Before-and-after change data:

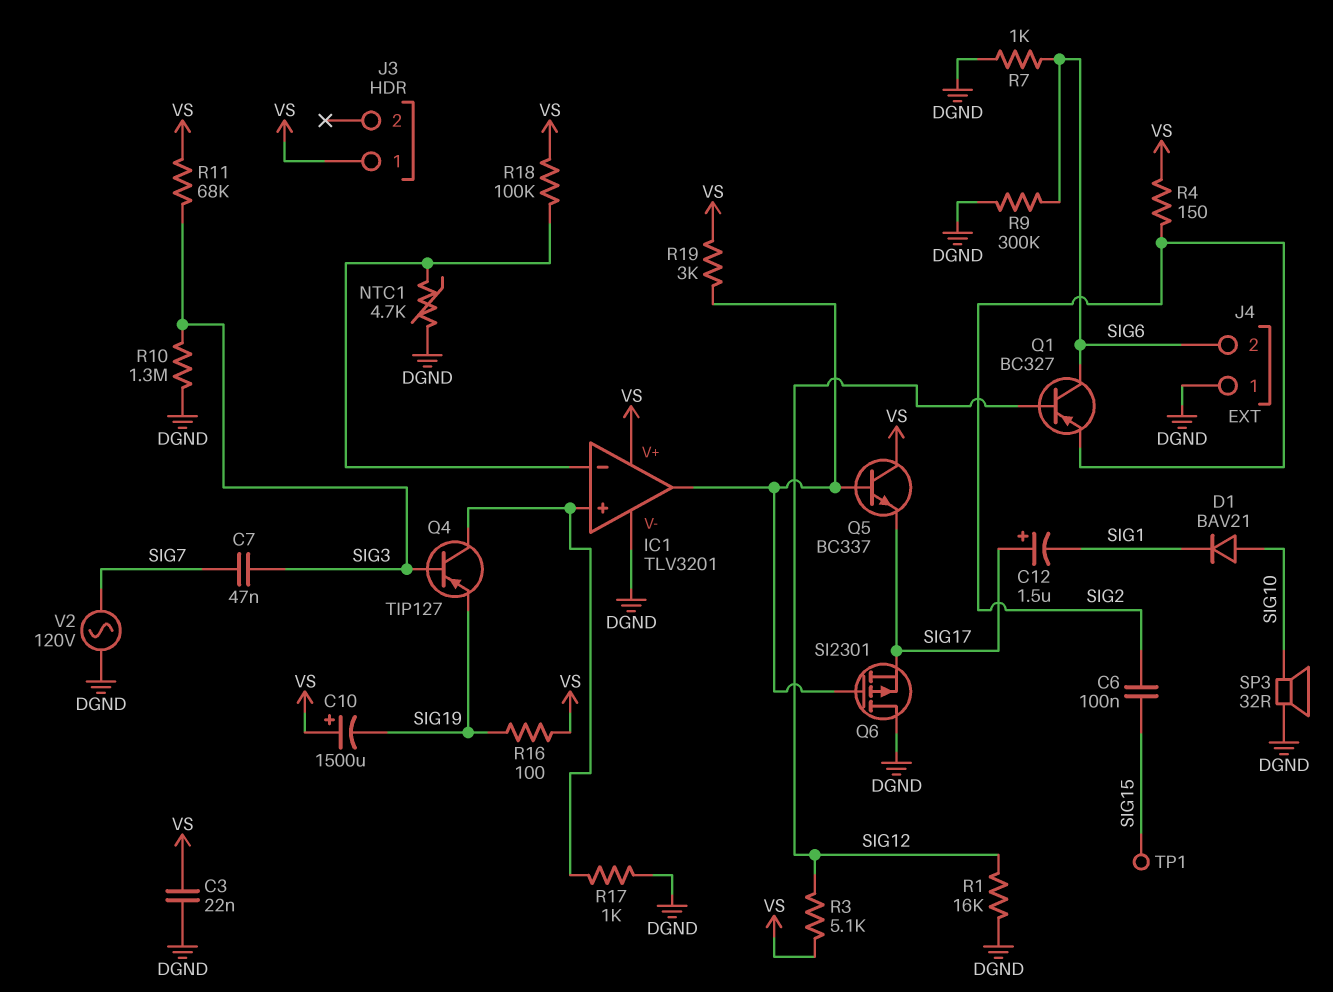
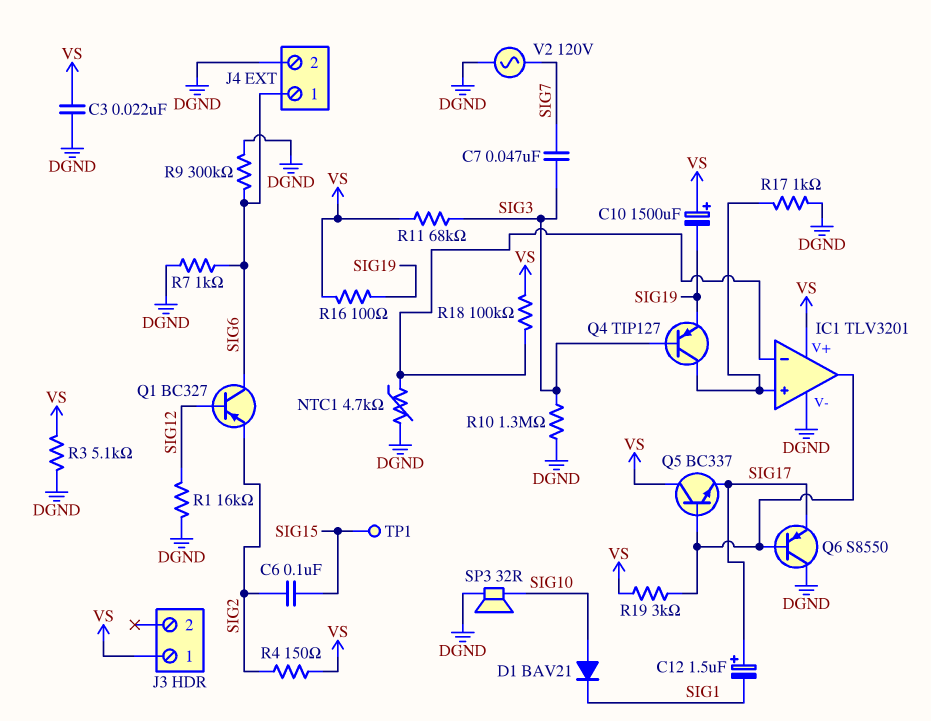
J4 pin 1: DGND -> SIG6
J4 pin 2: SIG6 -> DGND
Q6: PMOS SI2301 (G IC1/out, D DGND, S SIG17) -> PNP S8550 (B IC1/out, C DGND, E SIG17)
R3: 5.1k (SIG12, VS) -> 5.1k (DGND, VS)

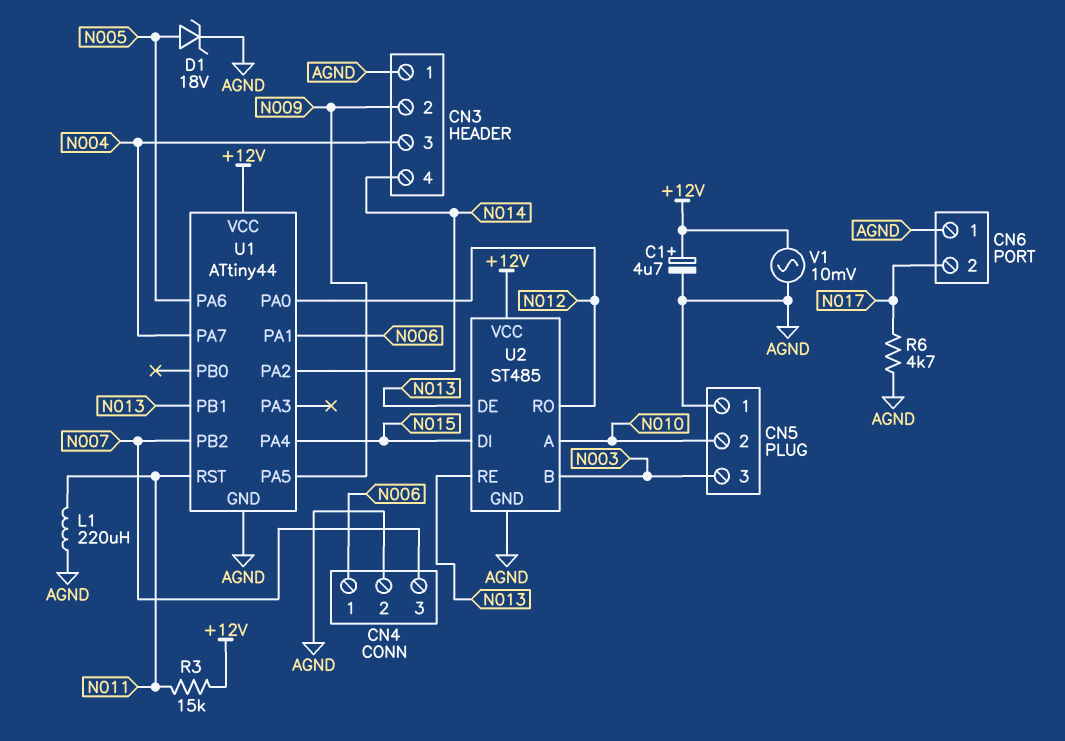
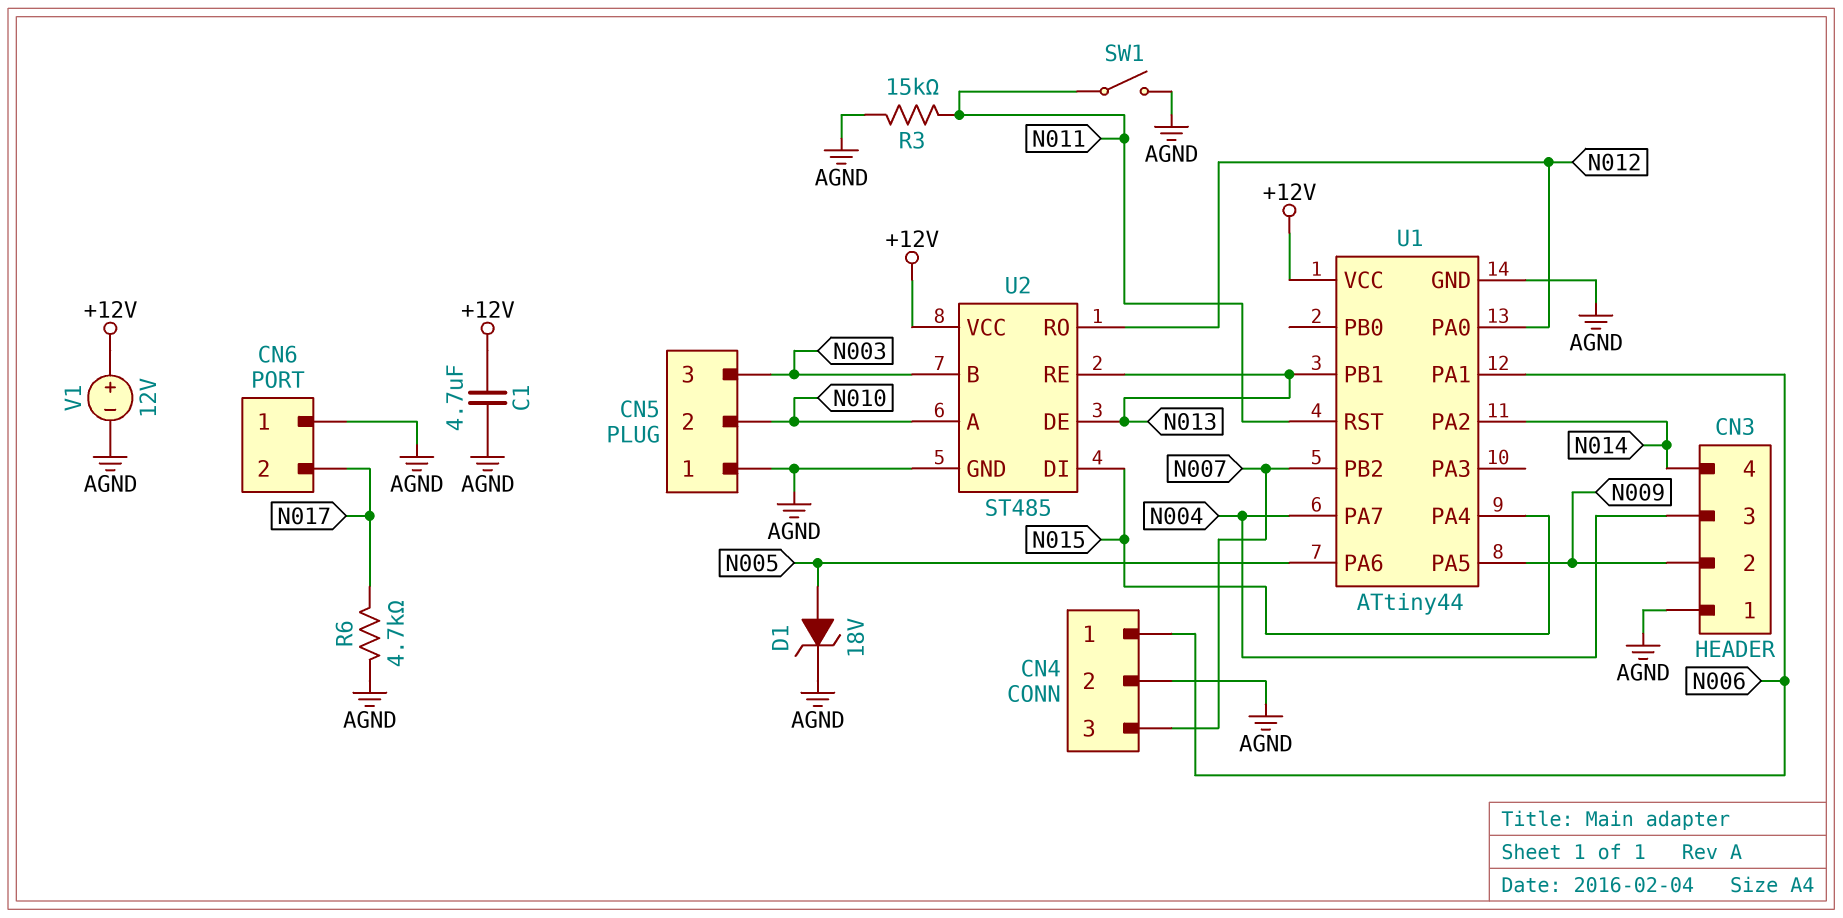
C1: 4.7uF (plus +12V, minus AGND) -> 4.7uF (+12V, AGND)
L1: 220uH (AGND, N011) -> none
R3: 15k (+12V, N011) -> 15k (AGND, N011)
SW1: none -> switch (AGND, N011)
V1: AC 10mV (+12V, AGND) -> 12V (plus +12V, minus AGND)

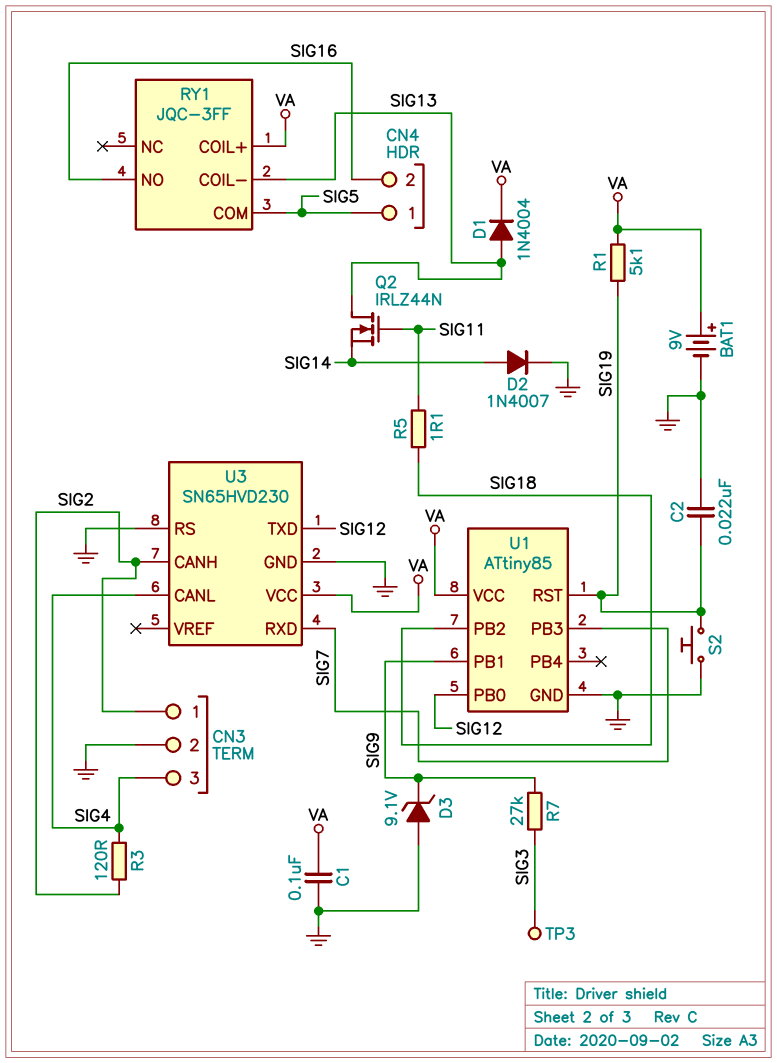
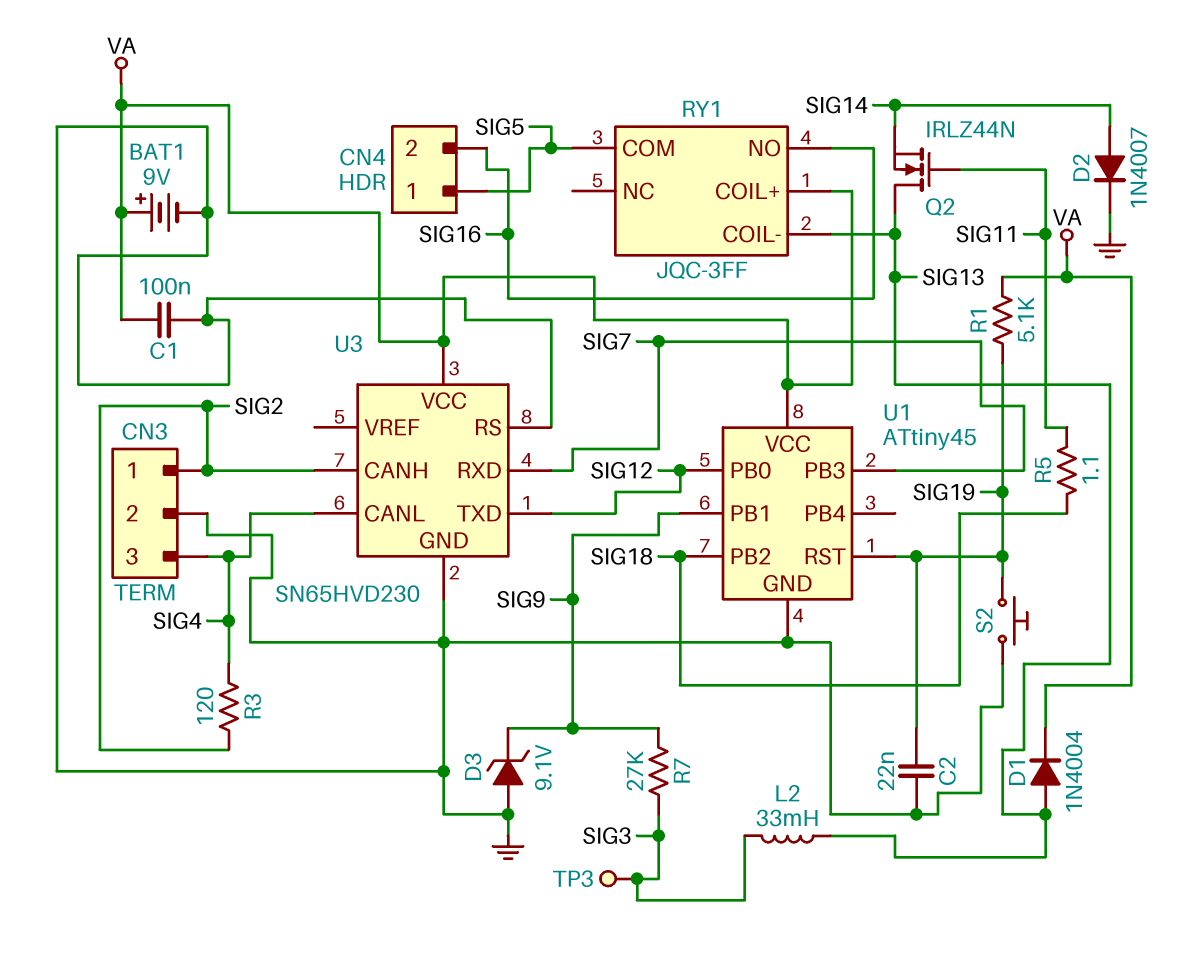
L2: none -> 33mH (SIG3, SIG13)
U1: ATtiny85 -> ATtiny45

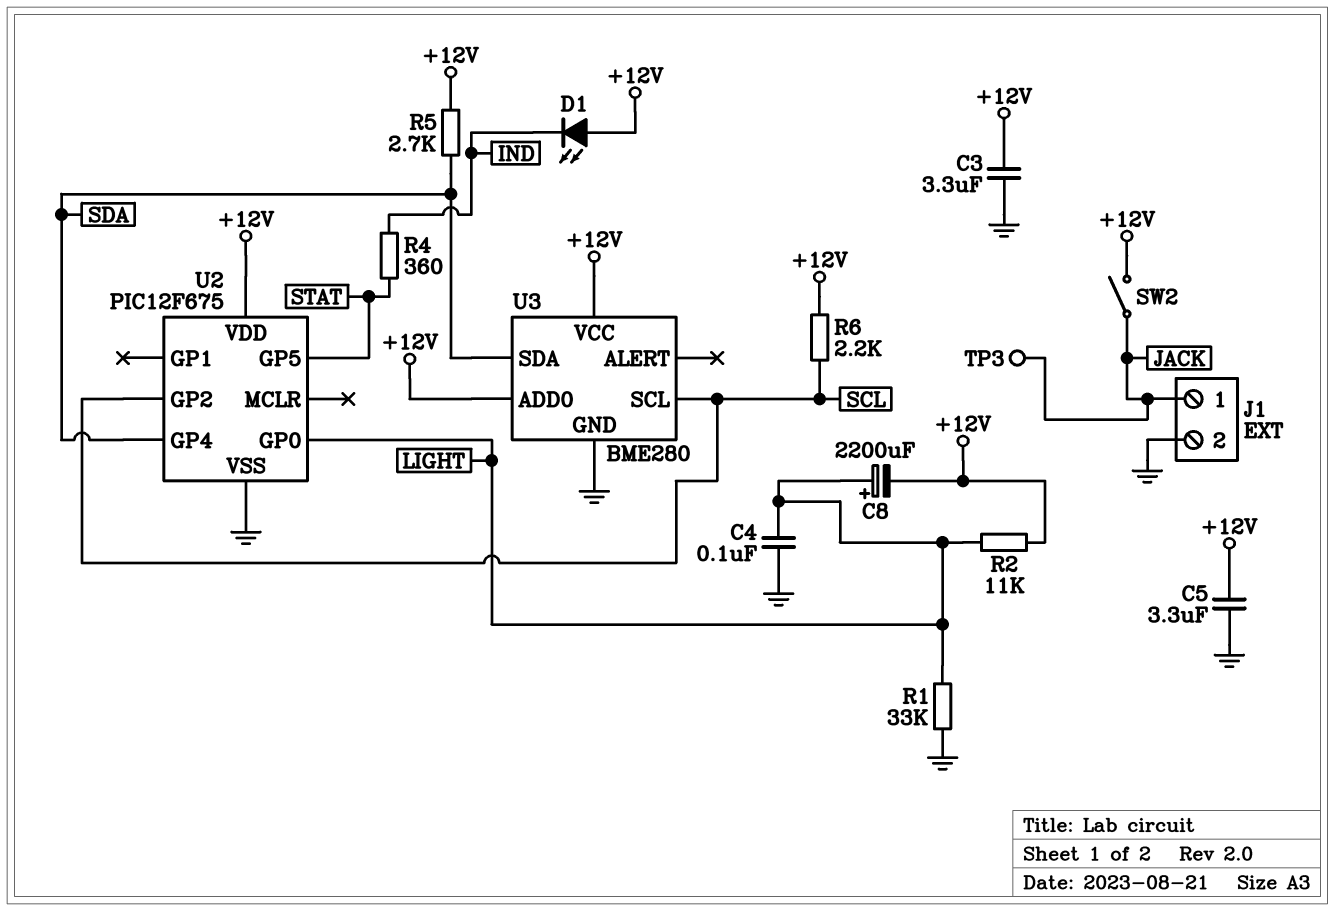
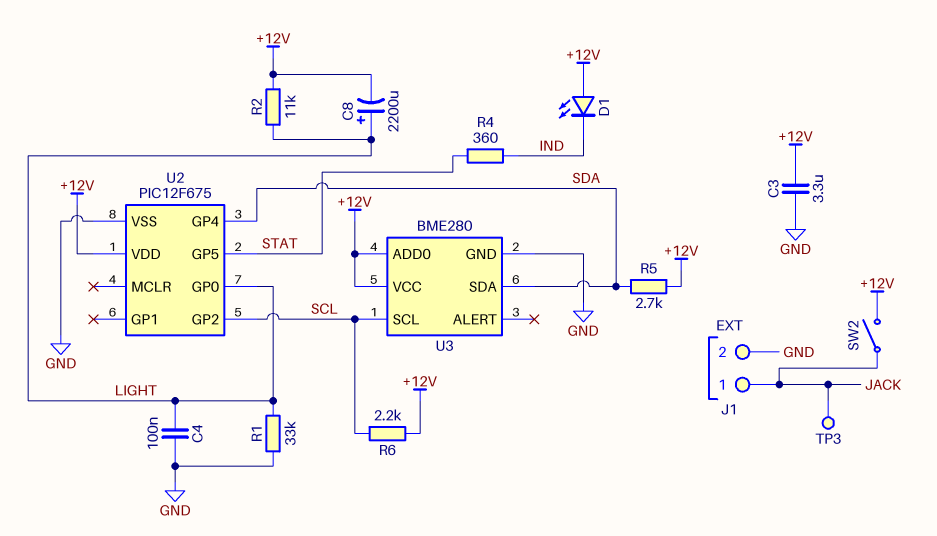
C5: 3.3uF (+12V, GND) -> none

▶ **WHAT TO DO**: Using the records above, copy all lines that include the word "AGND".

▶ **ANSWER FOR THE TASK**:
C1: 4.7uF (plus +12V, minus AGND) -> 4.7uF (+12V, AGND)
L1: 220uH (AGND, N011) -> none
R3: 15k (+12V, N011) -> 15k (AGND, N011)
SW1: none -> switch (AGND, N011)
V1: AC 10mV (+12V, AGND) -> 12V (plus +12V, minus AGND)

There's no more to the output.